EXERCISE GOAL: Could the data below be copied exactly, minus the pictures?

▼▼▼

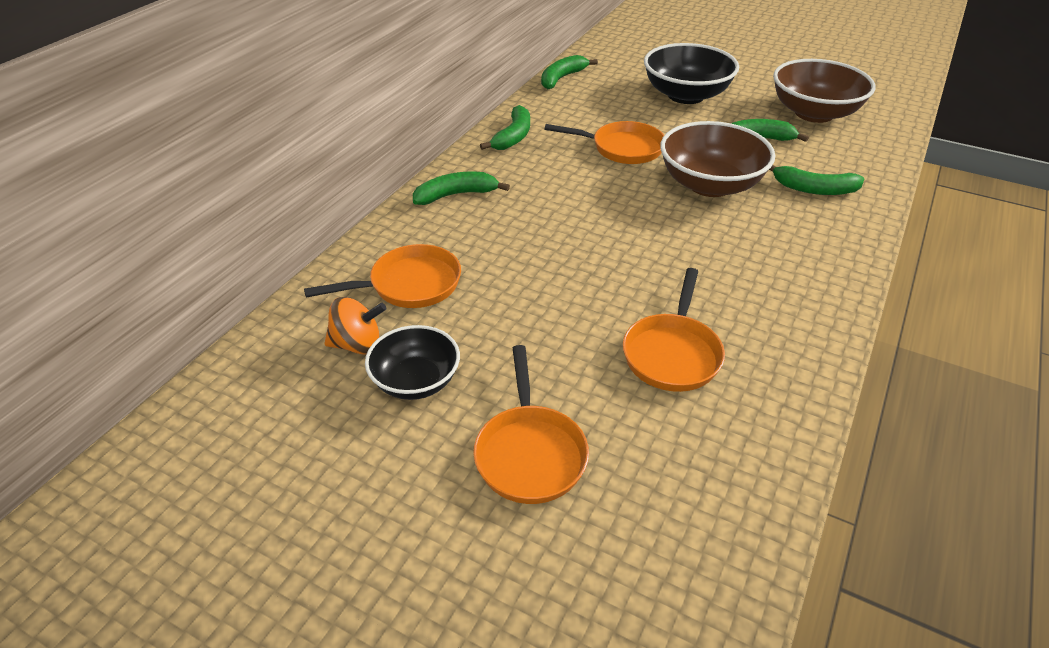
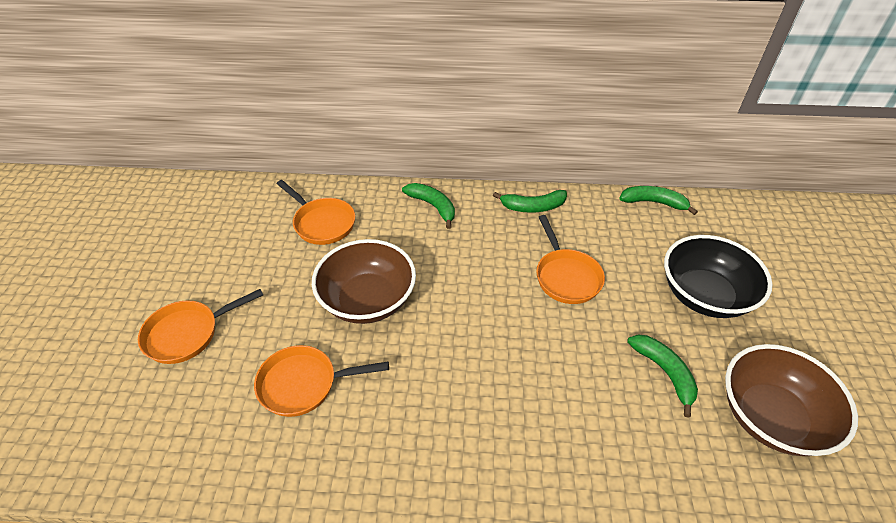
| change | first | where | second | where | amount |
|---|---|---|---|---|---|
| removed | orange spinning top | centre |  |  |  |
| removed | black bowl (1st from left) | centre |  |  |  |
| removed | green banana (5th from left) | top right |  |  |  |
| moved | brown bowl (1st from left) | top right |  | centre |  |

▲▲▲

YOUR RESPONSE:
| change | first | where | second | where | amount |
|---|---|---|---|---|---|
| removed | orange spinning top | centre |  |  |  |
| removed | black bowl (1st from left) | centre |  |  |  |
| removed | green banana (5th from left) | top right |  |  |  |
| moved | brown bowl (1st from left) | top right |  | centre |  |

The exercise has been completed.